» WORK REQUEST
Hunt through the lines below for the string "moved" and copy each one that has it.

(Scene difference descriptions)

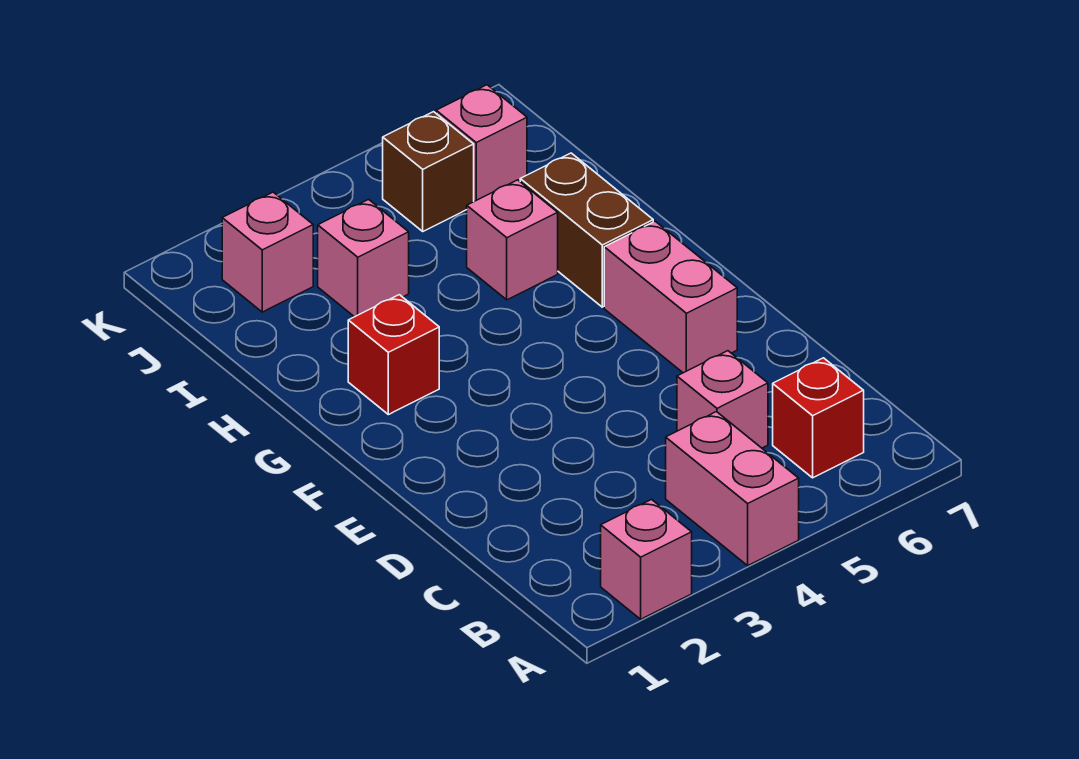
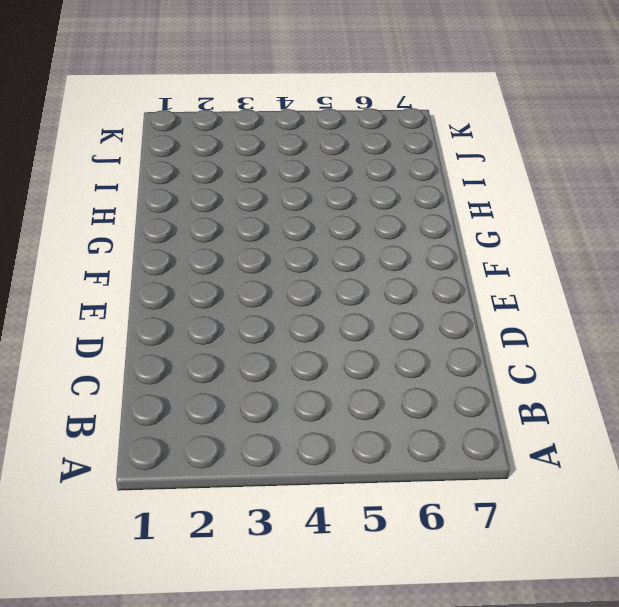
none -> pink 1x1 brick [601,500,692,619]
none -> pink 1x2 brick [666,412,799,565]
none -> red 1x1 brick [773,358,864,478]

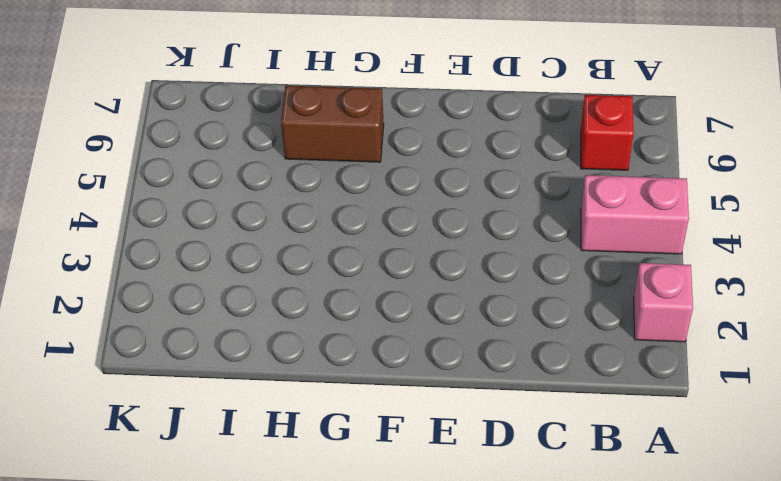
none -> pink 1x1 brick [677,351,768,448]
none -> pink 1x2 brick [604,221,737,373]
none -> red 1x1 brick [348,295,439,415]

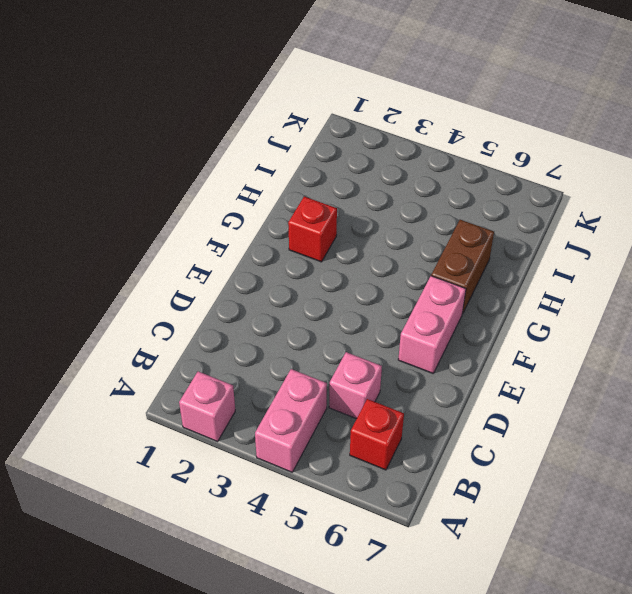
none -> pink 1x1 brick [467,180,558,300]
none -> pink 1x1 brick [318,199,409,317]
none -> pink 1x1 brick [222,192,313,312]

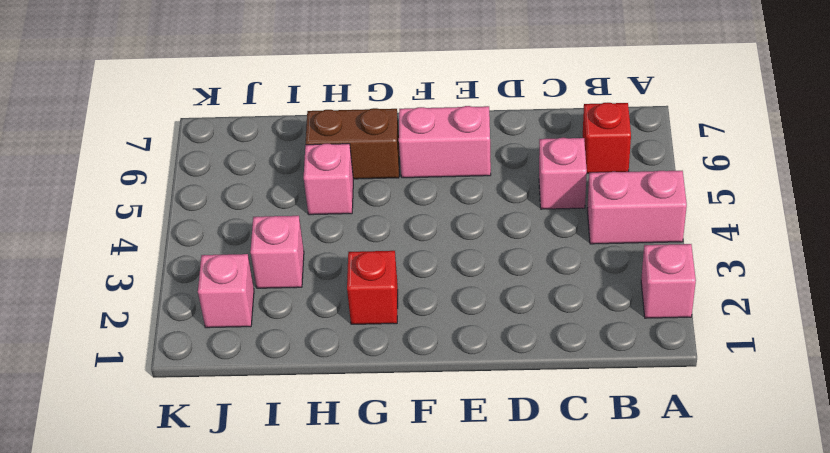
none -> brown 1x1 brick [383,112,474,231]
none -> pink 1x1 brick [436,85,527,201]

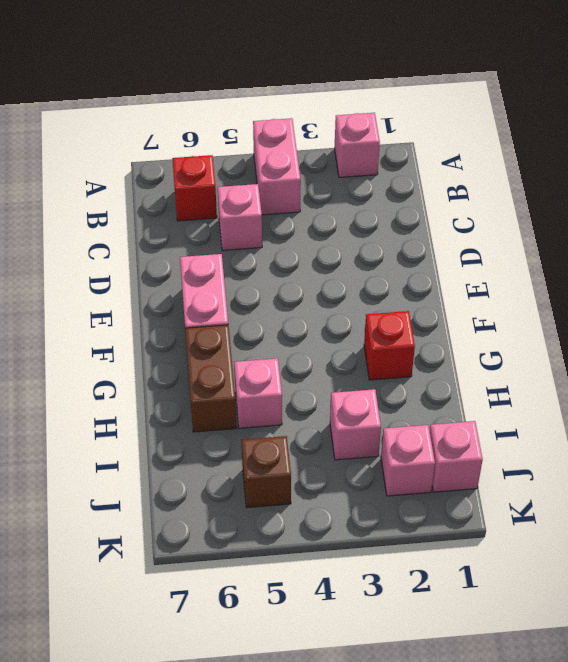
pink 1x1 brick [430,421,483,492] -> pink 1x1 brick moved to [436,85,527,201]

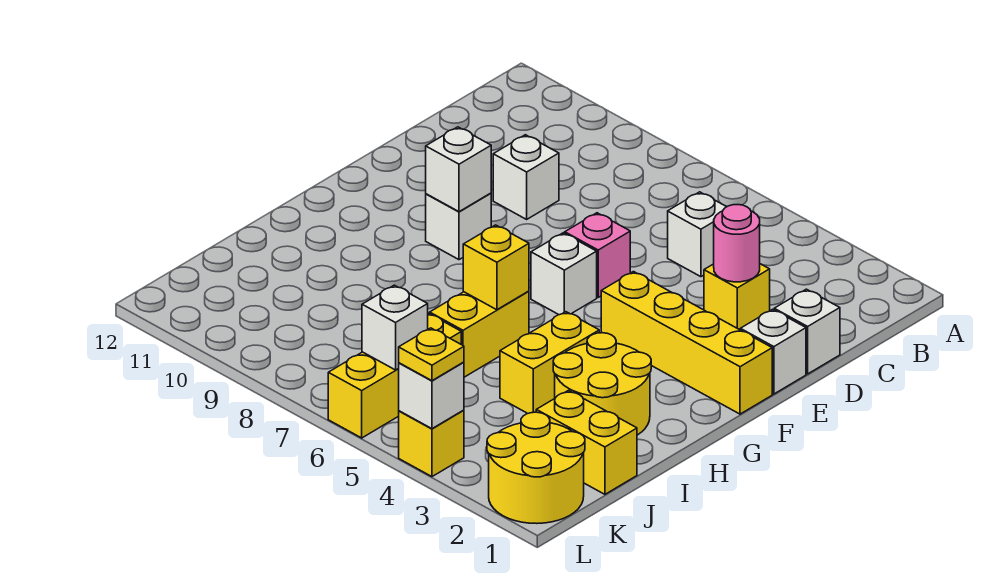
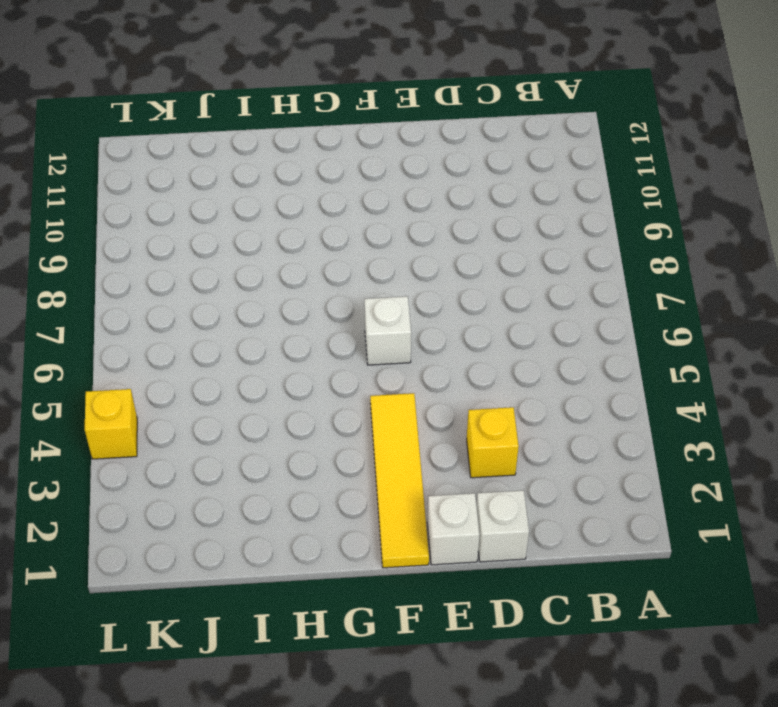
yellow 1x4 tile [370,393,429,568] -> yellow 1x4 brick [601,272,772,414]
none -> white 1x1 brick [668,192,726,277]
none -> white 1x1 brick [493,135,559,219]
none -> pink 1x1 brick [565,213,630,297]

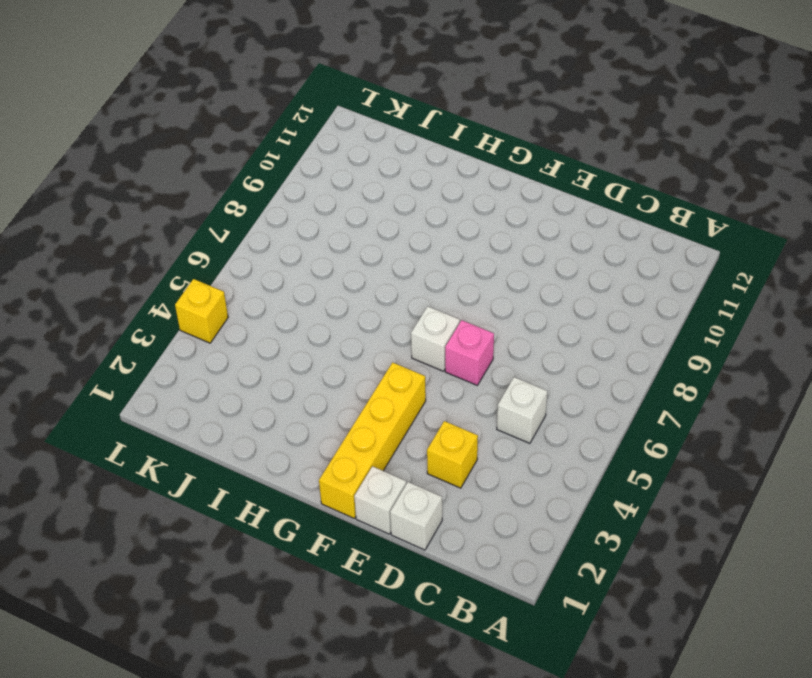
none -> white 1x1 brick [493,135,559,219]
none -> white 1x1 brick [426,193,491,260]
none -> yellow 2x2 round brick [553,333,651,435]

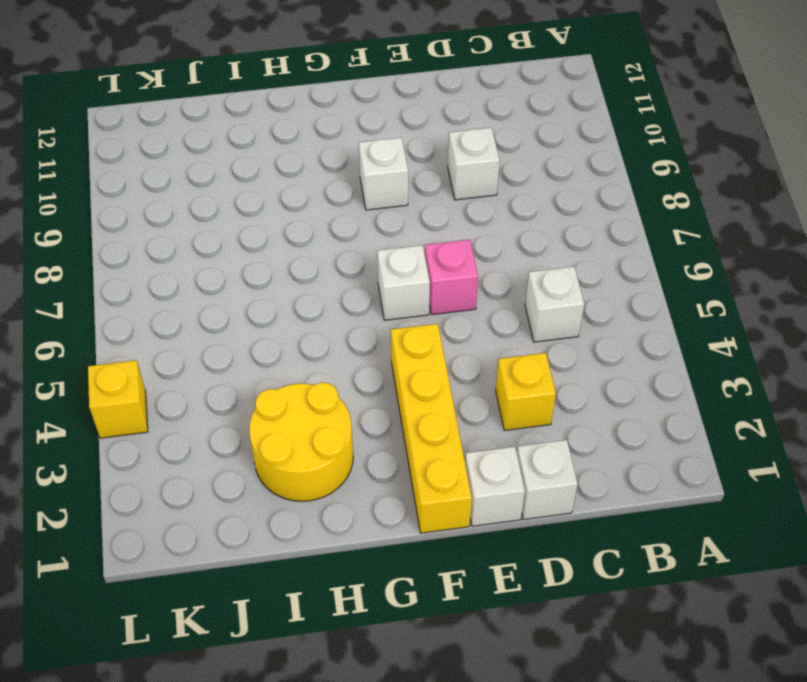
none -> yellow 1x2 brick [500,312,599,414]
none -> yellow 1x2 brick [430,291,529,377]
none -> yellow 1x2 brick [536,390,637,494]

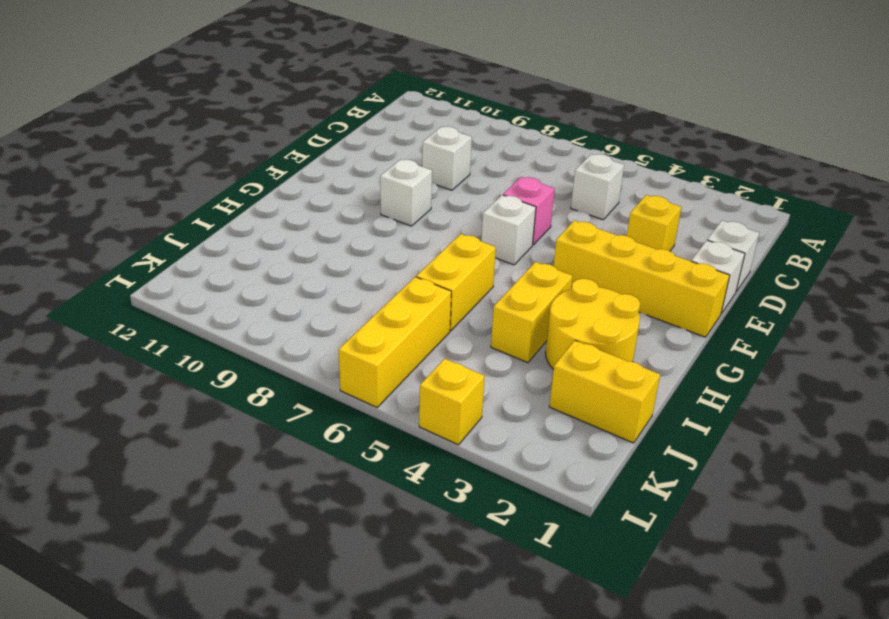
none -> yellow 2x2 round brick [487,412,585,523]
none -> pink 1x1 round brick [714,205,760,282]
none -> white 1x1 brick [426,127,491,212]

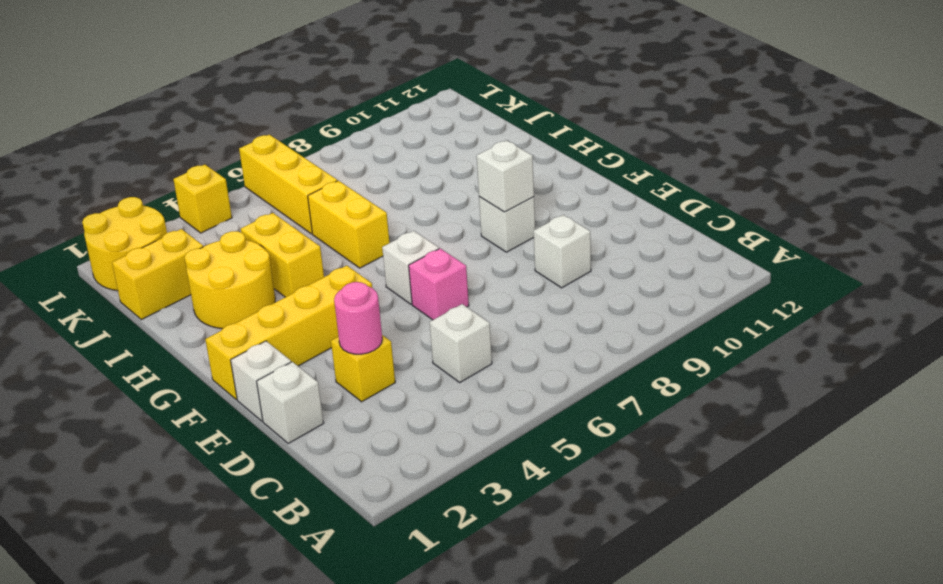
none -> yellow 1x1 brick [463,225,529,310]
none -> white 1x1 brick [362,285,428,370]
none -> white 1x1 brick [399,362,464,429]

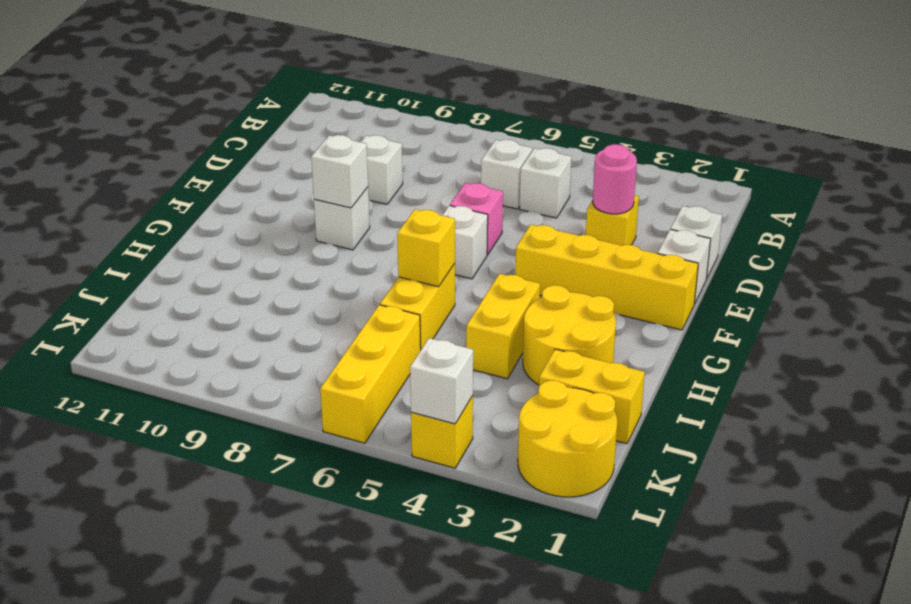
white 1x1 brick [481,140,532,209] -> white 1x1 brick moved to [362,285,428,370]
none -> yellow 1x1 plate [399,328,464,381]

» RESPONSE BOX
pink 1x1 brick [430,421,483,492] -> pink 1x1 brick moved to [436,85,527,201]
white 1x1 brick [481,140,532,209] -> white 1x1 brick moved to [362,285,428,370]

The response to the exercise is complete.